### Exercise inputs
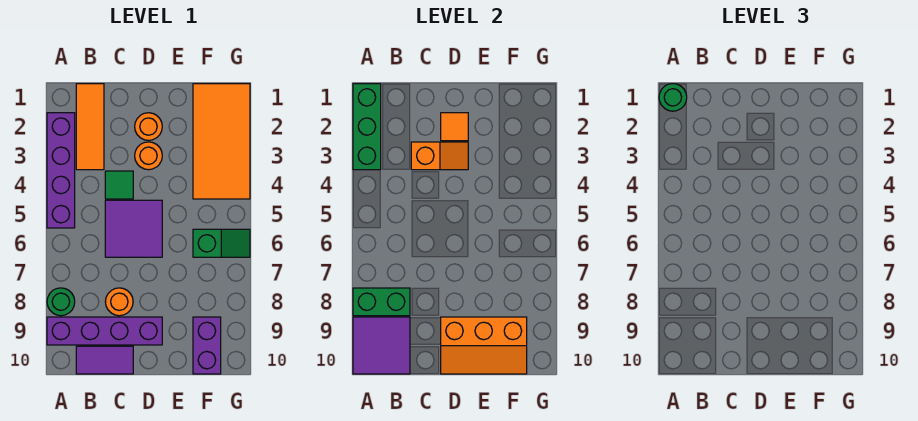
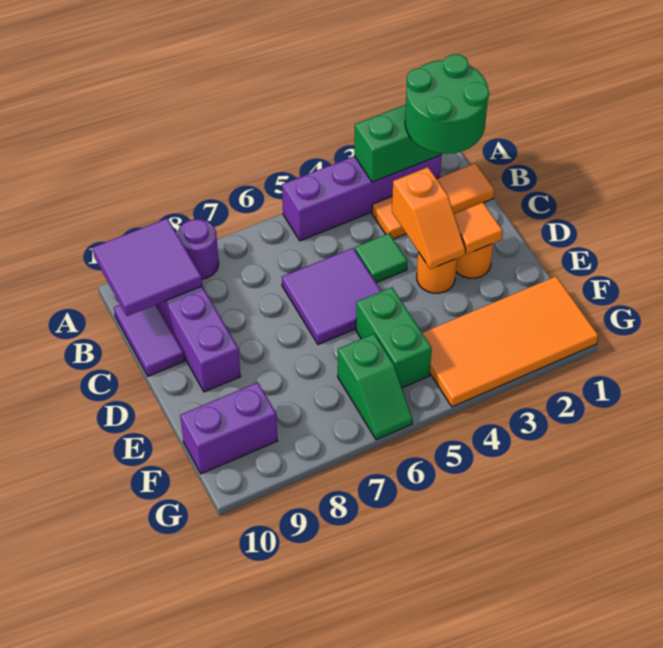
green round brick A1 level 3 -> green round brick A1:B2 level 3
green round brick A8 level 1 -> purple round brick A8 level 1
green brick A8:B8 level 2 -> green brick E5:F5 level 1
orange round brick C8 level 1 -> none
orange slope D9:F10 level 2 top 9 -> none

### Work required
Where a line in the listing above contains "green", copy that line.

### The answer
green round brick A1 level 3 -> green round brick A1:B2 level 3
green round brick A8 level 1 -> purple round brick A8 level 1
green brick A8:B8 level 2 -> green brick E5:F5 level 1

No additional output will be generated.